───── Data excerpt

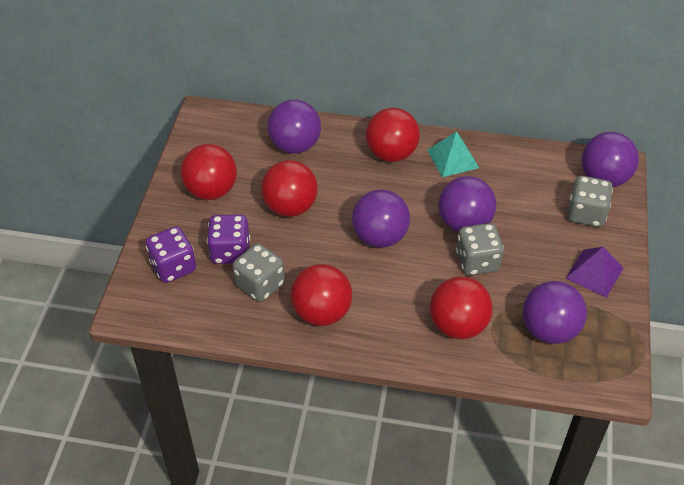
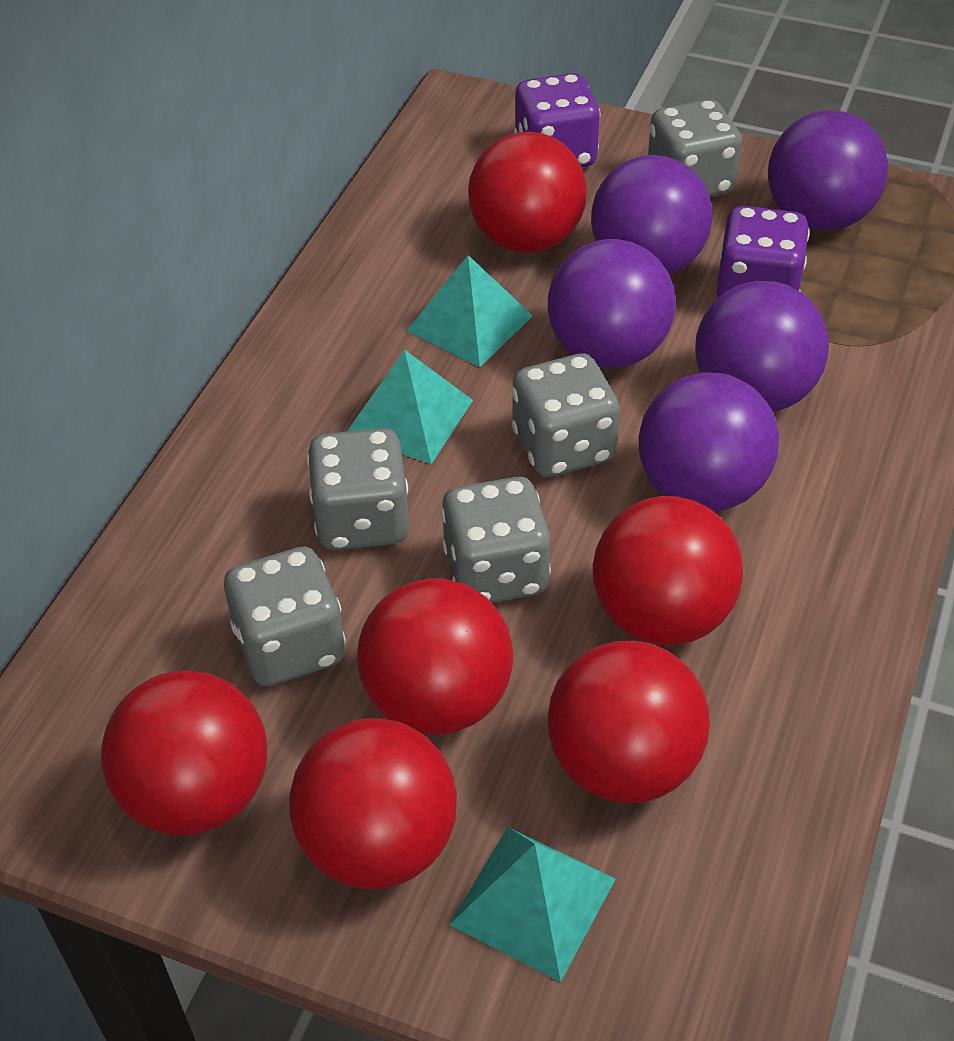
grey dice: 3 -> 5
purple pyramid: 1 -> 0
red ball: 5 -> 6
turquoise pyramid: 1 -> 3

──────────

**Problem description:**
Please copy the data shown above word for word, omitting the pictures.

**Problem solution:**
grey dice: 3 -> 5
purple pyramid: 1 -> 0
red ball: 5 -> 6
turquoise pyramid: 1 -> 3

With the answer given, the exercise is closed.